> Exercise instructions
Retype the entries in full, exactly.

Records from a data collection
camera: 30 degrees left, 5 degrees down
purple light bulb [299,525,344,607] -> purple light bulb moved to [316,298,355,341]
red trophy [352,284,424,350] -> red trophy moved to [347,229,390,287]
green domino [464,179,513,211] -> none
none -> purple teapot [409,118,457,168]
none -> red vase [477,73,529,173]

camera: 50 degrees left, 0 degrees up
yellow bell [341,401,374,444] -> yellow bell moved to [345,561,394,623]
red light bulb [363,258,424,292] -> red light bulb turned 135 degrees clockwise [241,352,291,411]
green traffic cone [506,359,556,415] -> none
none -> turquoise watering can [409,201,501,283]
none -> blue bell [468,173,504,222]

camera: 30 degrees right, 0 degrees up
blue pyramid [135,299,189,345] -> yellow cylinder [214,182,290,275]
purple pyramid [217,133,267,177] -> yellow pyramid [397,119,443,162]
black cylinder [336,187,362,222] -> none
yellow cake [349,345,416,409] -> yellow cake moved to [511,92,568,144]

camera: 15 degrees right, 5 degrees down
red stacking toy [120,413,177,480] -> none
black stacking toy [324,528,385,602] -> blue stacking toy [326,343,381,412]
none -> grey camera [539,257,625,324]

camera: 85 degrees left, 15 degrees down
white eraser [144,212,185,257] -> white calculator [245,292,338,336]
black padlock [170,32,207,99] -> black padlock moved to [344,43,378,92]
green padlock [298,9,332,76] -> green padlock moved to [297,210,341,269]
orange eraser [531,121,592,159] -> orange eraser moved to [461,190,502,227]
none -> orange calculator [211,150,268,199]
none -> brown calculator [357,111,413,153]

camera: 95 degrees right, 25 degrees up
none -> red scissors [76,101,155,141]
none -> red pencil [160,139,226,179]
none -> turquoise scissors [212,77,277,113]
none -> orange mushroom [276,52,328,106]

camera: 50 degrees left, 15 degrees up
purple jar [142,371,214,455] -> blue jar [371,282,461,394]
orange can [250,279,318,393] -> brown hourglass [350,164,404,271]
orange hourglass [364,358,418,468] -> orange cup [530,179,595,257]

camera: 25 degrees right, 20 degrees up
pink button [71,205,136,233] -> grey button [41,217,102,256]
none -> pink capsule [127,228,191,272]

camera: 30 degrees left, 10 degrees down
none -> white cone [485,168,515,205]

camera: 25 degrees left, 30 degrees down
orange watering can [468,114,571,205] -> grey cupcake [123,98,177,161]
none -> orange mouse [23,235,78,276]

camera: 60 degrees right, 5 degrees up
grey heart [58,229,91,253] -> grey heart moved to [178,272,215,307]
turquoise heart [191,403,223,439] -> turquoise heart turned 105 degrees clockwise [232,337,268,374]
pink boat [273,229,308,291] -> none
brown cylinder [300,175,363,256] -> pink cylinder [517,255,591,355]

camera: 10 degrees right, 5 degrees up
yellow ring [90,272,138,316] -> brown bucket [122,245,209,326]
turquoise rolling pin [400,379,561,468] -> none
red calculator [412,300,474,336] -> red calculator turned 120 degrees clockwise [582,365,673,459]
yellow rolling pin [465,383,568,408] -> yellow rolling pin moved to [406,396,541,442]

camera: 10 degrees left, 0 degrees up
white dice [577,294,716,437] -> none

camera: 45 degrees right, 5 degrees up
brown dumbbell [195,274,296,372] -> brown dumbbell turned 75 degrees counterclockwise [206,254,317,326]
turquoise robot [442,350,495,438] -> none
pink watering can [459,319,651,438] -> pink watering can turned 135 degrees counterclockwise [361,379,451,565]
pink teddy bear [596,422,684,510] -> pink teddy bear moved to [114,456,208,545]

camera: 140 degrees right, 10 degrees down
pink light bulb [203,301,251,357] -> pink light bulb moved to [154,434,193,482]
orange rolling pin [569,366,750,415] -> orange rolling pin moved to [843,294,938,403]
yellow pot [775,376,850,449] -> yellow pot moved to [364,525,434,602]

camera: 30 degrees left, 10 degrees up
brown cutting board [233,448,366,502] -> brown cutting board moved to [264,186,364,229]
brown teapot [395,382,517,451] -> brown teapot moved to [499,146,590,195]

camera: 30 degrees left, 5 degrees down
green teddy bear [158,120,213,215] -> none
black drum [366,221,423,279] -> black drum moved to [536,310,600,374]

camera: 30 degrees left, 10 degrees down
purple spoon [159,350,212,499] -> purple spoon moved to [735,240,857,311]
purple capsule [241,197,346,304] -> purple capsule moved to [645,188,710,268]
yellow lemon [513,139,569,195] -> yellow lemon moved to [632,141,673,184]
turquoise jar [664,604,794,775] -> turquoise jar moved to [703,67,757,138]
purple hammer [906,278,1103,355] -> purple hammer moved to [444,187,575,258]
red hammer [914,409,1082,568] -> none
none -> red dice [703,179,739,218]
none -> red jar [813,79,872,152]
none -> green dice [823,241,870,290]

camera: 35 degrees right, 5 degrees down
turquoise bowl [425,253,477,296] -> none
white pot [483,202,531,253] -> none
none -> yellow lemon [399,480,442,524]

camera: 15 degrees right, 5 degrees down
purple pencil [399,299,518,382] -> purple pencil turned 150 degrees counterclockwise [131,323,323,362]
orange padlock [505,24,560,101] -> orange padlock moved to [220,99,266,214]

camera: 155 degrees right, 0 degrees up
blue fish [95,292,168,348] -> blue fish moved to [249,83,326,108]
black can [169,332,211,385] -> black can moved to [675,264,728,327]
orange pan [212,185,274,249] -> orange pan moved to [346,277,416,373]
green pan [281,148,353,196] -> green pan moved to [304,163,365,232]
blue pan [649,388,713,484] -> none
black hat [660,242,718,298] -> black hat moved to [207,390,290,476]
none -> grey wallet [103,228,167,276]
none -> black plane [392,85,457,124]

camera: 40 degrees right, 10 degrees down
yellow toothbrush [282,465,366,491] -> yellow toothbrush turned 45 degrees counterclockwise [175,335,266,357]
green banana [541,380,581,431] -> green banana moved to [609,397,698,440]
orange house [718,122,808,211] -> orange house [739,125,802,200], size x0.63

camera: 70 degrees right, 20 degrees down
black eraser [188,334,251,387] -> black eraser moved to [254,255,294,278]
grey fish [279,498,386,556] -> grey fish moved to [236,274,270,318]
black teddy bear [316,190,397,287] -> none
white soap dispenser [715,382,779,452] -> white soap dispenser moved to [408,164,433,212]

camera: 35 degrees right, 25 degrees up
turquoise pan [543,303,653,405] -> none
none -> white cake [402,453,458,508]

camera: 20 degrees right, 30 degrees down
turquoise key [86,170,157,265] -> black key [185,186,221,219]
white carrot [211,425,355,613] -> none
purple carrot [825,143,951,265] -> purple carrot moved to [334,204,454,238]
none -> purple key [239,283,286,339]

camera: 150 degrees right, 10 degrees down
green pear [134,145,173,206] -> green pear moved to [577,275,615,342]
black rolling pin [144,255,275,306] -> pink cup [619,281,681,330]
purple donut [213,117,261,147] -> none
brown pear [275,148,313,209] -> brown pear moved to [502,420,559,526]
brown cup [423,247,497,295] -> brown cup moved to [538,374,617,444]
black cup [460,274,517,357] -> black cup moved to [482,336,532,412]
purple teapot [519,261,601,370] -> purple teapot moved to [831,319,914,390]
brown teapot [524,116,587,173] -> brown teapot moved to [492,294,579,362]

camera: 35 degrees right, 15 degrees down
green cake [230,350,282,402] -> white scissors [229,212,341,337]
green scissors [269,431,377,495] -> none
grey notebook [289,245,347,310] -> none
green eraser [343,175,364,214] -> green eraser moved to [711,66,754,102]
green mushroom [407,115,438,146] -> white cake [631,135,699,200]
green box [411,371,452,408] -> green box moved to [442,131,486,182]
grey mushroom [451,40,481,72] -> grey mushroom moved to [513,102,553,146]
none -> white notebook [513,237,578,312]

> Exercise answer
camera: 30 degrees left, 5 degrees down
purple light bulb [299,525,344,607] -> purple light bulb moved to [316,298,355,341]
red trophy [352,284,424,350] -> red trophy moved to [347,229,390,287]
green domino [464,179,513,211] -> none
none -> purple teapot [409,118,457,168]
none -> red vase [477,73,529,173]

camera: 50 degrees left, 0 degrees up
yellow bell [341,401,374,444] -> yellow bell moved to [345,561,394,623]
red light bulb [363,258,424,292] -> red light bulb turned 135 degrees clockwise [241,352,291,411]
green traffic cone [506,359,556,415] -> none
none -> turquoise watering can [409,201,501,283]
none -> blue bell [468,173,504,222]

camera: 30 degrees right, 0 degrees up
blue pyramid [135,299,189,345] -> yellow cylinder [214,182,290,275]
purple pyramid [217,133,267,177] -> yellow pyramid [397,119,443,162]
black cylinder [336,187,362,222] -> none
yellow cake [349,345,416,409] -> yellow cake moved to [511,92,568,144]

camera: 15 degrees right, 5 degrees down
red stacking toy [120,413,177,480] -> none
black stacking toy [324,528,385,602] -> blue stacking toy [326,343,381,412]
none -> grey camera [539,257,625,324]

camera: 85 degrees left, 15 degrees down
white eraser [144,212,185,257] -> white calculator [245,292,338,336]
black padlock [170,32,207,99] -> black padlock moved to [344,43,378,92]
green padlock [298,9,332,76] -> green padlock moved to [297,210,341,269]
orange eraser [531,121,592,159] -> orange eraser moved to [461,190,502,227]
none -> orange calculator [211,150,268,199]
none -> brown calculator [357,111,413,153]

camera: 95 degrees right, 25 degrees up
none -> red scissors [76,101,155,141]
none -> red pencil [160,139,226,179]
none -> turquoise scissors [212,77,277,113]
none -> orange mushroom [276,52,328,106]

camera: 50 degrees left, 15 degrees up
purple jar [142,371,214,455] -> blue jar [371,282,461,394]
orange can [250,279,318,393] -> brown hourglass [350,164,404,271]
orange hourglass [364,358,418,468] -> orange cup [530,179,595,257]

camera: 25 degrees right, 20 degrees up
pink button [71,205,136,233] -> grey button [41,217,102,256]
none -> pink capsule [127,228,191,272]

camera: 30 degrees left, 10 degrees down
none -> white cone [485,168,515,205]

camera: 25 degrees left, 30 degrees down
orange watering can [468,114,571,205] -> grey cupcake [123,98,177,161]
none -> orange mouse [23,235,78,276]

camera: 60 degrees right, 5 degrees up
grey heart [58,229,91,253] -> grey heart moved to [178,272,215,307]
turquoise heart [191,403,223,439] -> turquoise heart turned 105 degrees clockwise [232,337,268,374]
pink boat [273,229,308,291] -> none
brown cylinder [300,175,363,256] -> pink cylinder [517,255,591,355]

camera: 10 degrees right, 5 degrees up
yellow ring [90,272,138,316] -> brown bucket [122,245,209,326]
turquoise rolling pin [400,379,561,468] -> none
red calculator [412,300,474,336] -> red calculator turned 120 degrees clockwise [582,365,673,459]
yellow rolling pin [465,383,568,408] -> yellow rolling pin moved to [406,396,541,442]

camera: 10 degrees left, 0 degrees up
white dice [577,294,716,437] -> none

camera: 45 degrees right, 5 degrees up
brown dumbbell [195,274,296,372] -> brown dumbbell turned 75 degrees counterclockwise [206,254,317,326]
turquoise robot [442,350,495,438] -> none
pink watering can [459,319,651,438] -> pink watering can turned 135 degrees counterclockwise [361,379,451,565]
pink teddy bear [596,422,684,510] -> pink teddy bear moved to [114,456,208,545]

camera: 140 degrees right, 10 degrees down
pink light bulb [203,301,251,357] -> pink light bulb moved to [154,434,193,482]
orange rolling pin [569,366,750,415] -> orange rolling pin moved to [843,294,938,403]
yellow pot [775,376,850,449] -> yellow pot moved to [364,525,434,602]

camera: 30 degrees left, 10 degrees up
brown cutting board [233,448,366,502] -> brown cutting board moved to [264,186,364,229]
brown teapot [395,382,517,451] -> brown teapot moved to [499,146,590,195]

camera: 30 degrees left, 5 degrees down
green teddy bear [158,120,213,215] -> none
black drum [366,221,423,279] -> black drum moved to [536,310,600,374]

camera: 30 degrees left, 10 degrees down
purple spoon [159,350,212,499] -> purple spoon moved to [735,240,857,311]
purple capsule [241,197,346,304] -> purple capsule moved to [645,188,710,268]
yellow lemon [513,139,569,195] -> yellow lemon moved to [632,141,673,184]
turquoise jar [664,604,794,775] -> turquoise jar moved to [703,67,757,138]
purple hammer [906,278,1103,355] -> purple hammer moved to [444,187,575,258]
red hammer [914,409,1082,568] -> none
none -> red dice [703,179,739,218]
none -> red jar [813,79,872,152]
none -> green dice [823,241,870,290]

camera: 35 degrees right, 5 degrees down
turquoise bowl [425,253,477,296] -> none
white pot [483,202,531,253] -> none
none -> yellow lemon [399,480,442,524]

camera: 15 degrees right, 5 degrees down
purple pencil [399,299,518,382] -> purple pencil turned 150 degrees counterclockwise [131,323,323,362]
orange padlock [505,24,560,101] -> orange padlock moved to [220,99,266,214]

camera: 155 degrees right, 0 degrees up
blue fish [95,292,168,348] -> blue fish moved to [249,83,326,108]
black can [169,332,211,385] -> black can moved to [675,264,728,327]
orange pan [212,185,274,249] -> orange pan moved to [346,277,416,373]
green pan [281,148,353,196] -> green pan moved to [304,163,365,232]
blue pan [649,388,713,484] -> none
black hat [660,242,718,298] -> black hat moved to [207,390,290,476]
none -> grey wallet [103,228,167,276]
none -> black plane [392,85,457,124]

camera: 40 degrees right, 10 degrees down
yellow toothbrush [282,465,366,491] -> yellow toothbrush turned 45 degrees counterclockwise [175,335,266,357]
green banana [541,380,581,431] -> green banana moved to [609,397,698,440]
orange house [718,122,808,211] -> orange house [739,125,802,200], size x0.63

camera: 70 degrees right, 20 degrees down
black eraser [188,334,251,387] -> black eraser moved to [254,255,294,278]
grey fish [279,498,386,556] -> grey fish moved to [236,274,270,318]
black teddy bear [316,190,397,287] -> none
white soap dispenser [715,382,779,452] -> white soap dispenser moved to [408,164,433,212]

camera: 35 degrees right, 25 degrees up
turquoise pan [543,303,653,405] -> none
none -> white cake [402,453,458,508]

camera: 20 degrees right, 30 degrees down
turquoise key [86,170,157,265] -> black key [185,186,221,219]
white carrot [211,425,355,613] -> none
purple carrot [825,143,951,265] -> purple carrot moved to [334,204,454,238]
none -> purple key [239,283,286,339]

camera: 150 degrees right, 10 degrees down
green pear [134,145,173,206] -> green pear moved to [577,275,615,342]
black rolling pin [144,255,275,306] -> pink cup [619,281,681,330]
purple donut [213,117,261,147] -> none
brown pear [275,148,313,209] -> brown pear moved to [502,420,559,526]
brown cup [423,247,497,295] -> brown cup moved to [538,374,617,444]
black cup [460,274,517,357] -> black cup moved to [482,336,532,412]
purple teapot [519,261,601,370] -> purple teapot moved to [831,319,914,390]
brown teapot [524,116,587,173] -> brown teapot moved to [492,294,579,362]

camera: 35 degrees right, 15 degrees down
green cake [230,350,282,402] -> white scissors [229,212,341,337]
green scissors [269,431,377,495] -> none
grey notebook [289,245,347,310] -> none
green eraser [343,175,364,214] -> green eraser moved to [711,66,754,102]
green mushroom [407,115,438,146] -> white cake [631,135,699,200]
green box [411,371,452,408] -> green box moved to [442,131,486,182]
grey mushroom [451,40,481,72] -> grey mushroom moved to [513,102,553,146]
none -> white notebook [513,237,578,312]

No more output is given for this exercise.